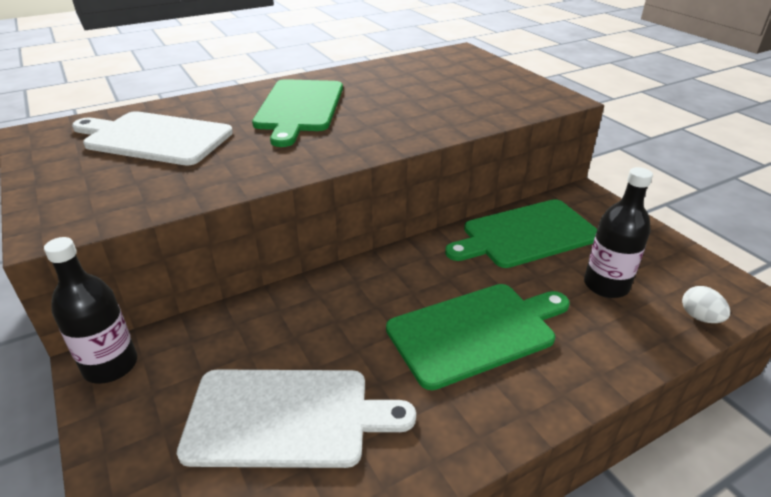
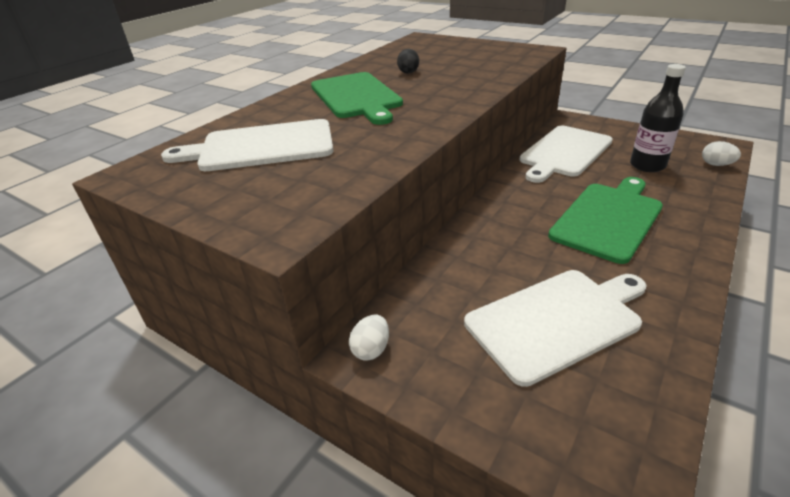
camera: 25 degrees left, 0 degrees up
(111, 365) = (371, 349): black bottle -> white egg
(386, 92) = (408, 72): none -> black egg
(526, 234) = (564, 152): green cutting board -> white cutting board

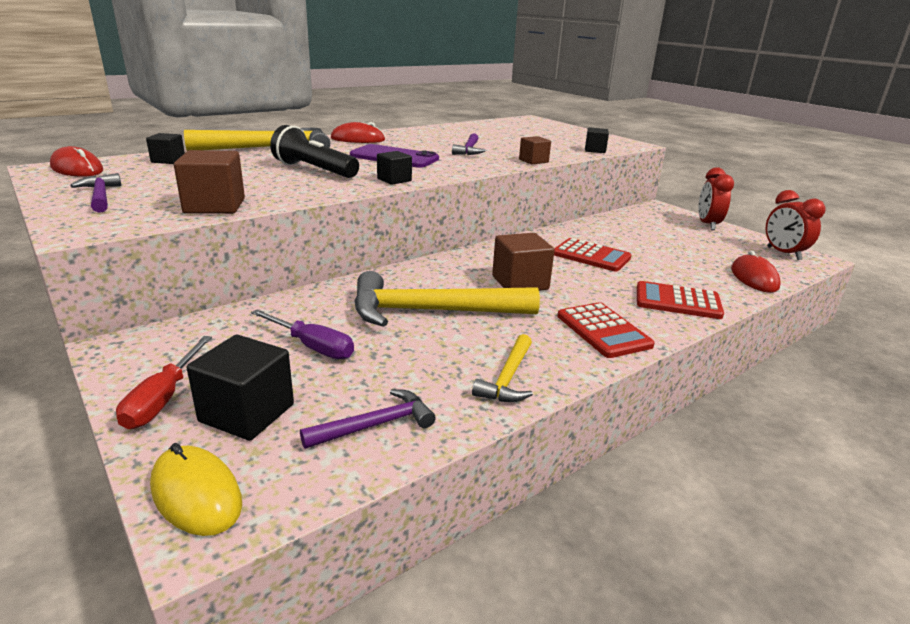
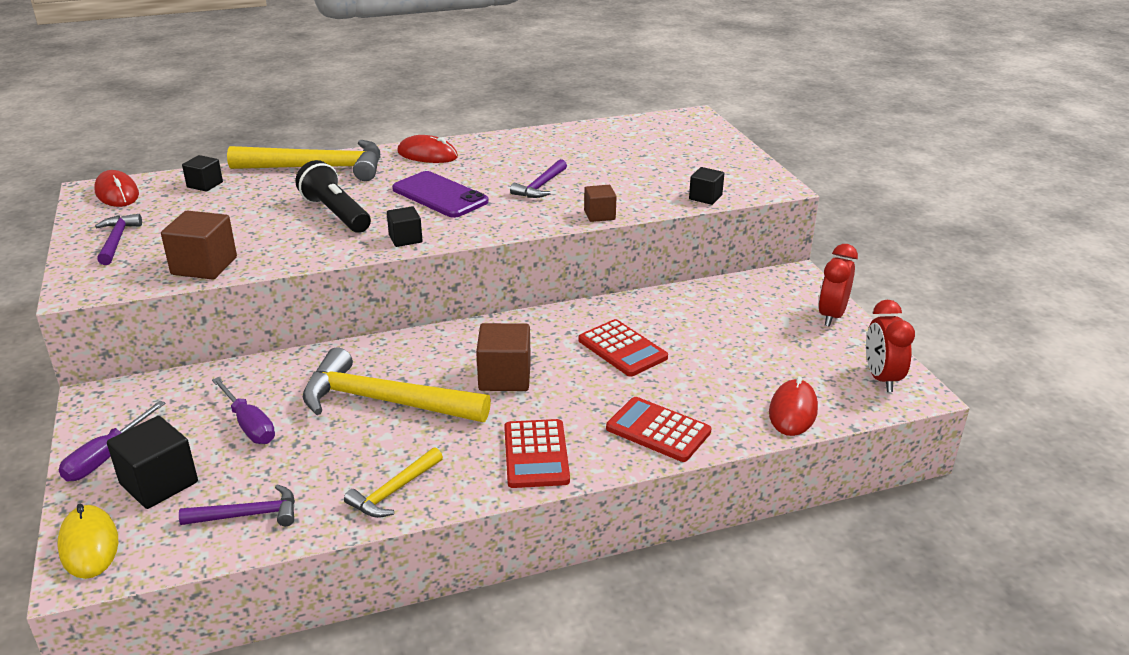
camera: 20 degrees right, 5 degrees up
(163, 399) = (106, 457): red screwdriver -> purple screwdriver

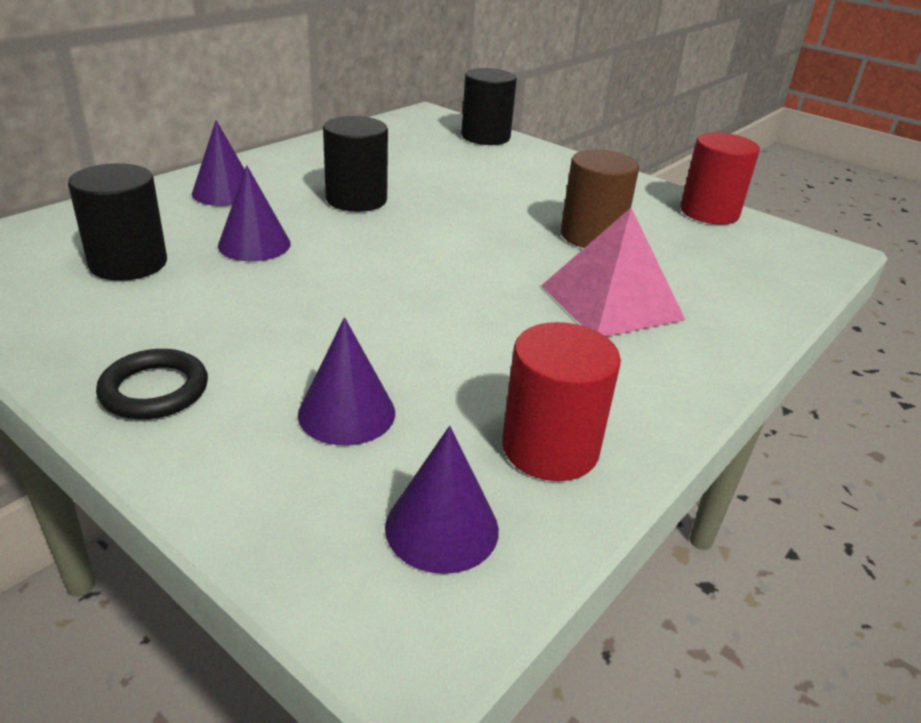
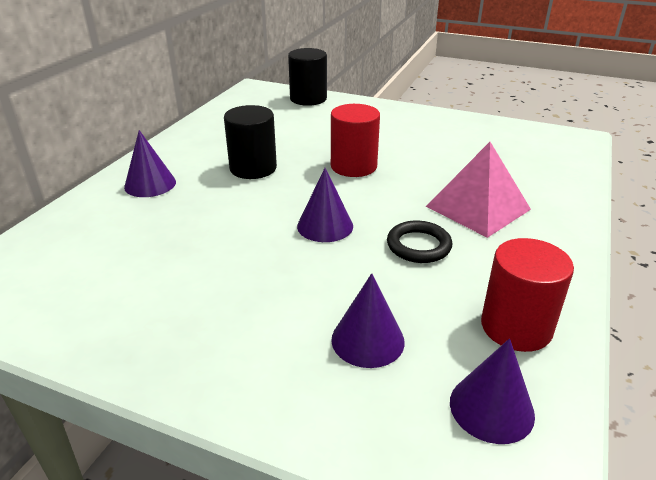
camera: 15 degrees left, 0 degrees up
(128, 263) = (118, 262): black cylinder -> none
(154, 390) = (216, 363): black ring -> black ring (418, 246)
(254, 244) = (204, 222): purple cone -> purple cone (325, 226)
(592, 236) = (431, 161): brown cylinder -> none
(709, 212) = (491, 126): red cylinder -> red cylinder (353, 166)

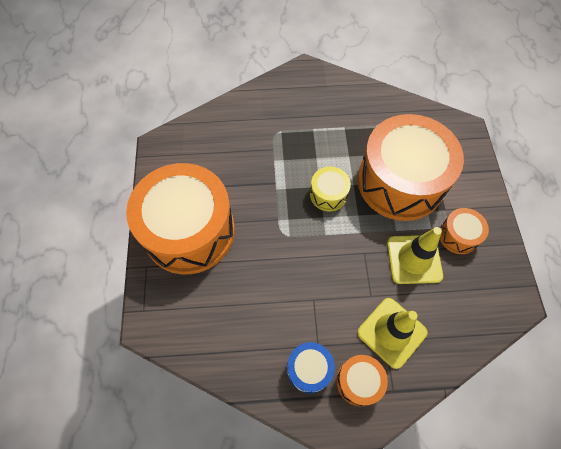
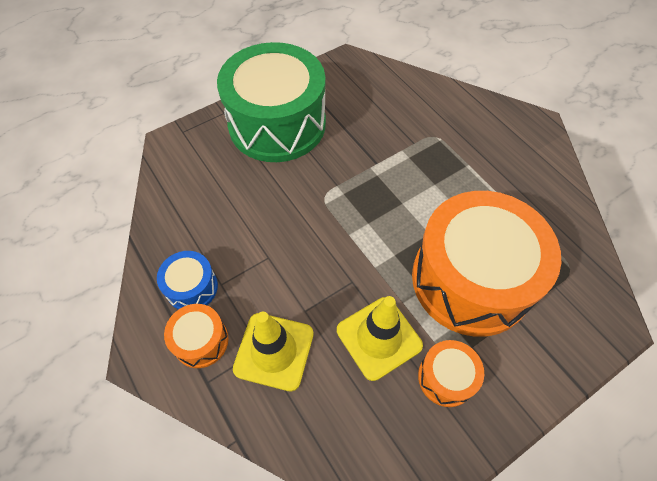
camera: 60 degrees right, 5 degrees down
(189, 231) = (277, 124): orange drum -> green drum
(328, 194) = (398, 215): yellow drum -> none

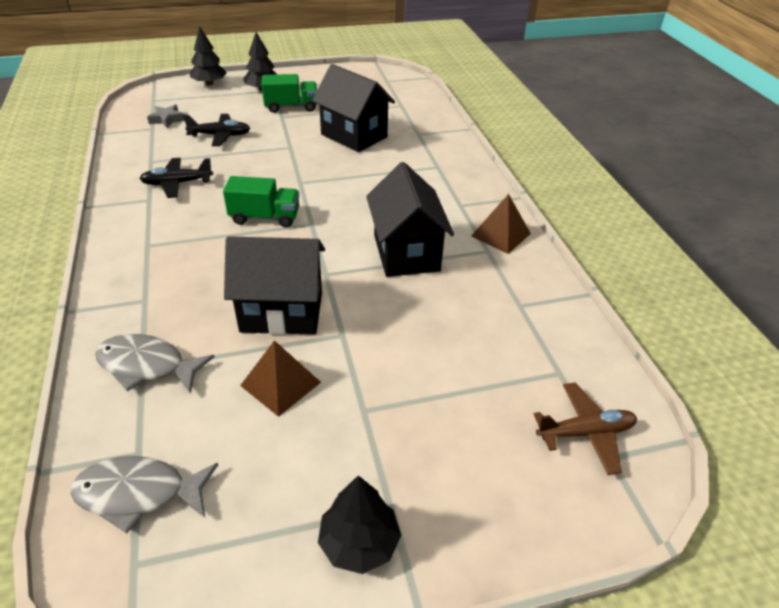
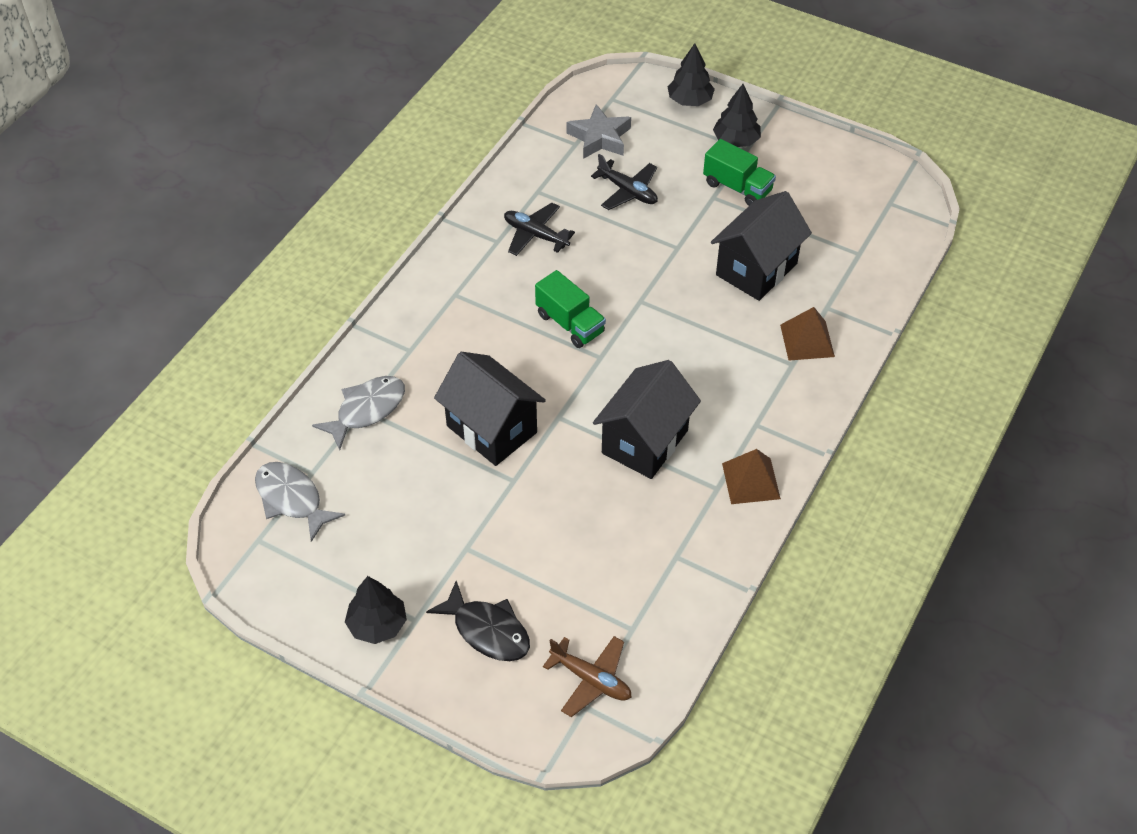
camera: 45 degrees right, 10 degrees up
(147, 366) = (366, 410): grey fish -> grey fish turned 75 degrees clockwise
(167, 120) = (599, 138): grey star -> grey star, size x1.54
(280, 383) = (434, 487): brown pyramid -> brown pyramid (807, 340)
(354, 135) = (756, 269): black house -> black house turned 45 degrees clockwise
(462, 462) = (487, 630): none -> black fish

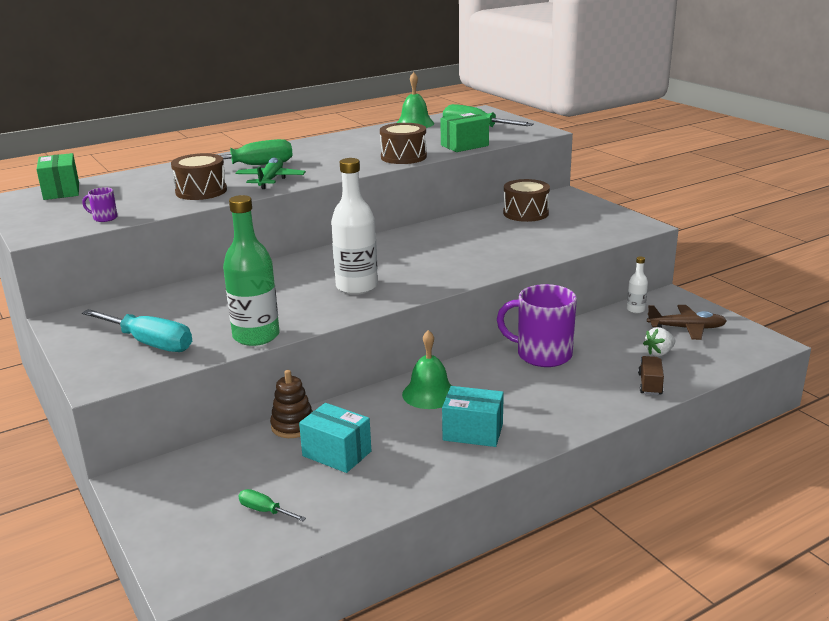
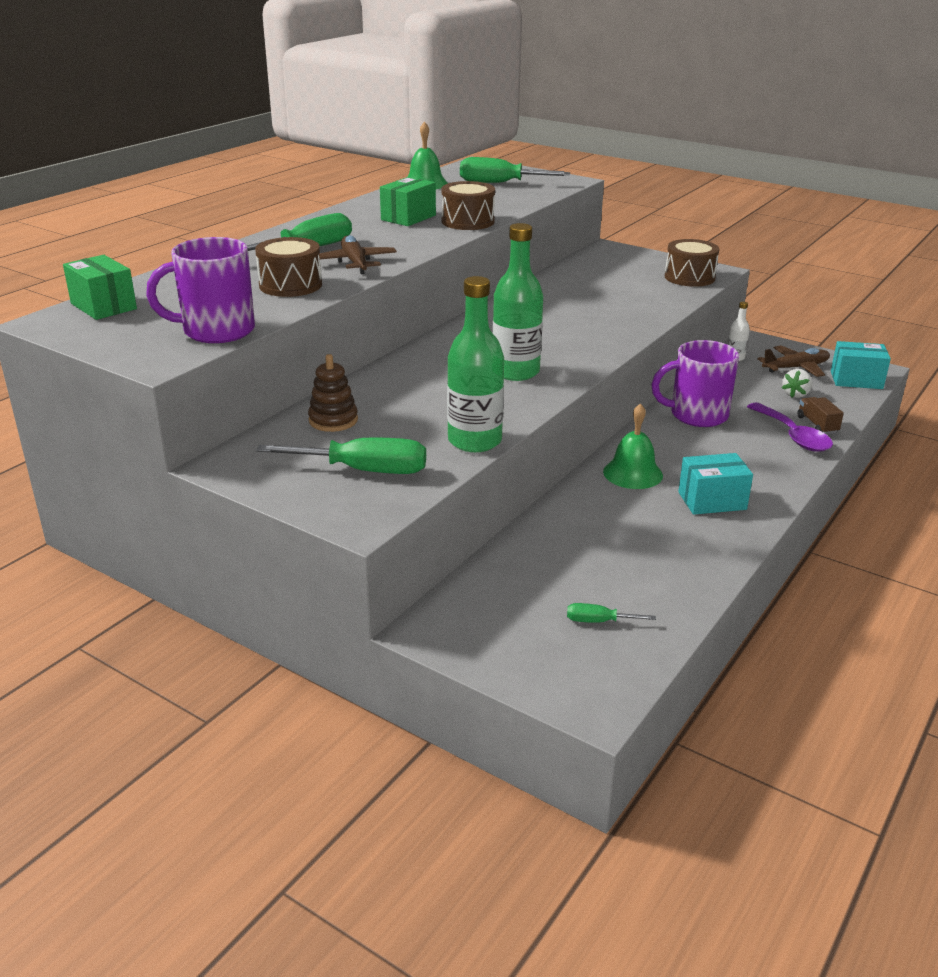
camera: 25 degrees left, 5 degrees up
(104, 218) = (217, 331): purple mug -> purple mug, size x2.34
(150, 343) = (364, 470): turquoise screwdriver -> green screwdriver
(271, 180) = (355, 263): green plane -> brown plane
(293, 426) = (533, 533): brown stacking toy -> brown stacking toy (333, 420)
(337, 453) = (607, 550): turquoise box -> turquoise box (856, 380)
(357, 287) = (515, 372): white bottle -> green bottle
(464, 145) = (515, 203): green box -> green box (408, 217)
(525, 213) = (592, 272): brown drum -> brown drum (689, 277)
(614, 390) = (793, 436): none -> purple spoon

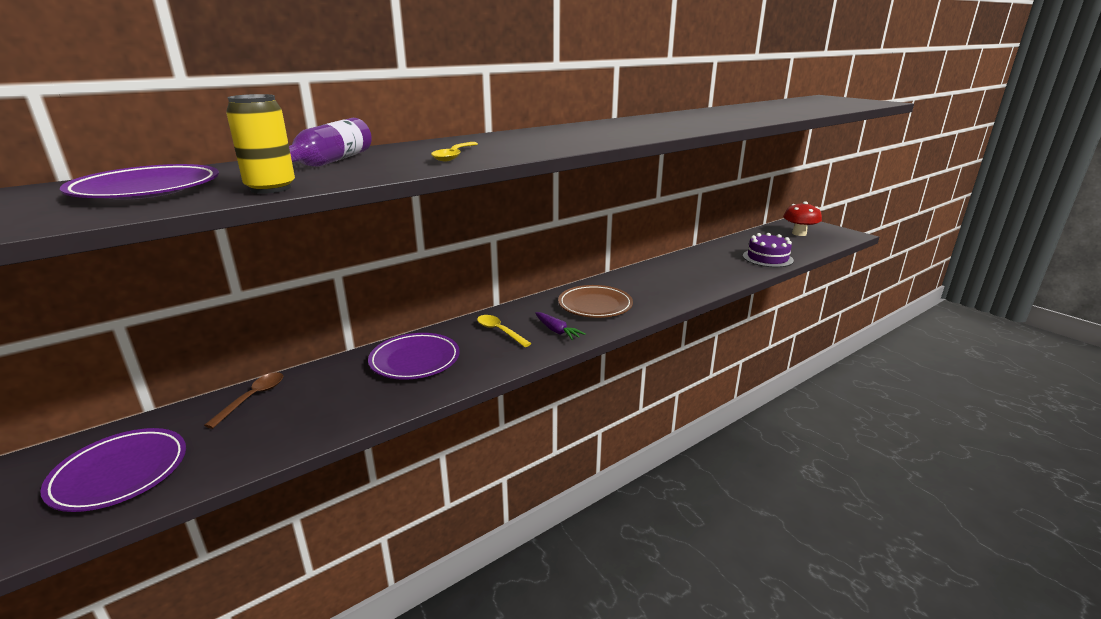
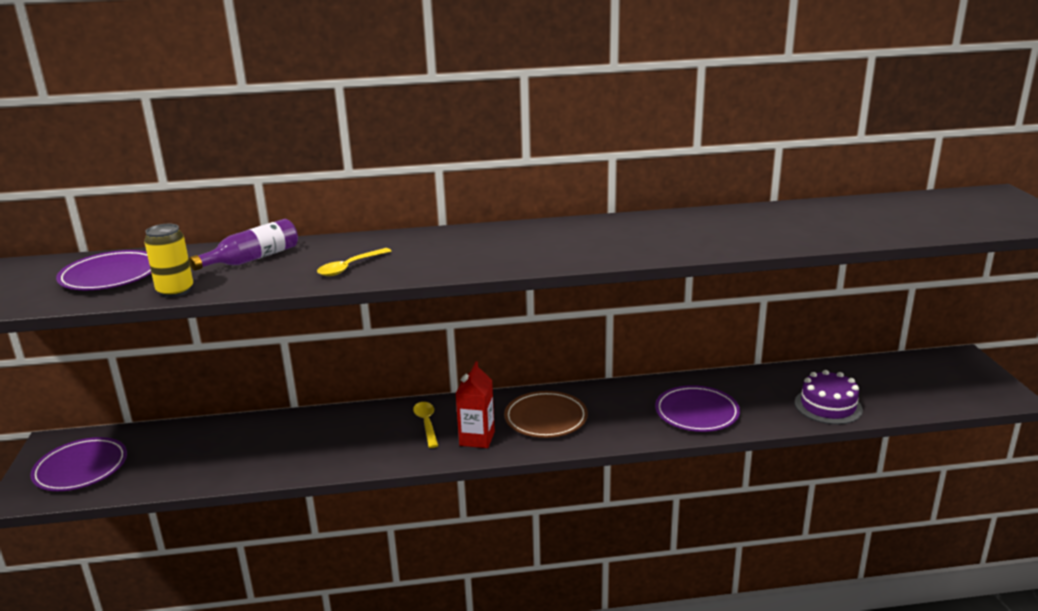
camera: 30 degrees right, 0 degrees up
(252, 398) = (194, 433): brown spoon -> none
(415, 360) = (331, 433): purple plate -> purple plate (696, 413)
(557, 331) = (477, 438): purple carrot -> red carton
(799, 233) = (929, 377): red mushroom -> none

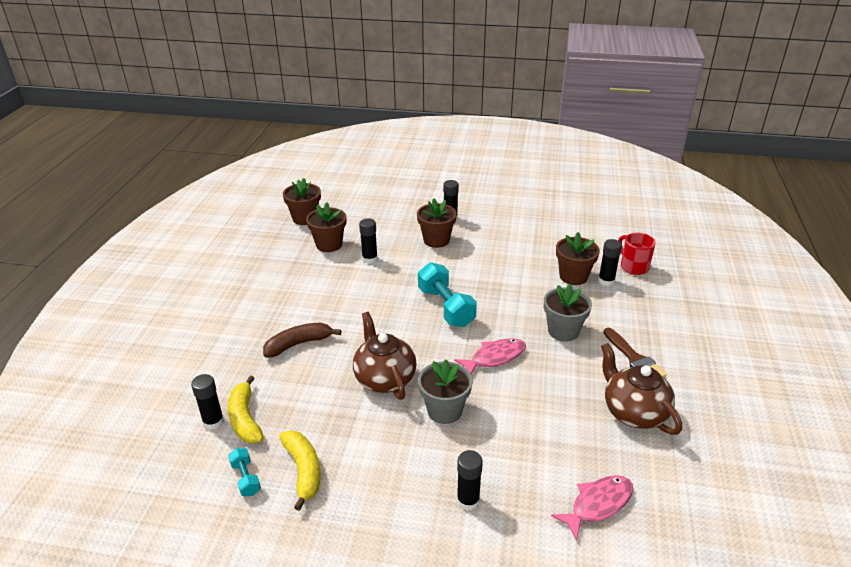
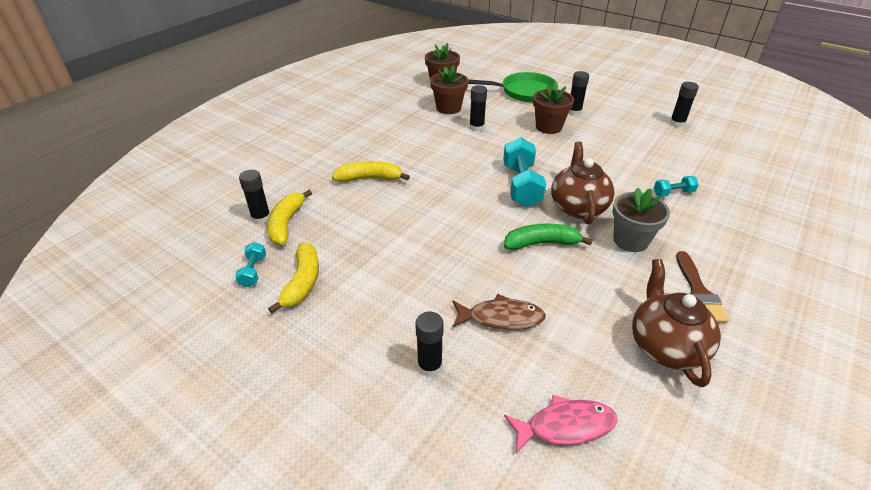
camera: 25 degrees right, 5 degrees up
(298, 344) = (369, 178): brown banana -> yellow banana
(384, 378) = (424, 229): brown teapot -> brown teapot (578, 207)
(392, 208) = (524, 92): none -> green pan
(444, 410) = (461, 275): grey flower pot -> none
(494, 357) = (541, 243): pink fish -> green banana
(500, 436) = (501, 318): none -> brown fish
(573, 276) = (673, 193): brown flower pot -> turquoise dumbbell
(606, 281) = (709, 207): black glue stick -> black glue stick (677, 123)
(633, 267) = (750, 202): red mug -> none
--------------------------------
= Task brief =
Transcribe only these lines, exactly: the first line of the listing, every line after it, and the line with "(592, 236) = (431, 161): brown", where the copy ends. Include no picture.

= Response =
camera: 25 degrees left, 0 degrees up
(111, 365) = (371, 349): black bottle -> white egg
(386, 92) = (408, 72): none -> black egg
(526, 234) = (564, 152): green cutting board -> white cutting board

camera: 20 degrees right, 5 degrees up
(163, 399) = (106, 457): red screwdriver -> purple screwdriver

camera: 15 degrees left, 0 degrees up
(128, 263) = (118, 262): black cylinder -> none
(154, 390) = (216, 363): black ring -> black ring (418, 246)
(254, 244) = (204, 222): purple cone -> purple cone (325, 226)
(592, 236) = (431, 161): brown cylinder -> none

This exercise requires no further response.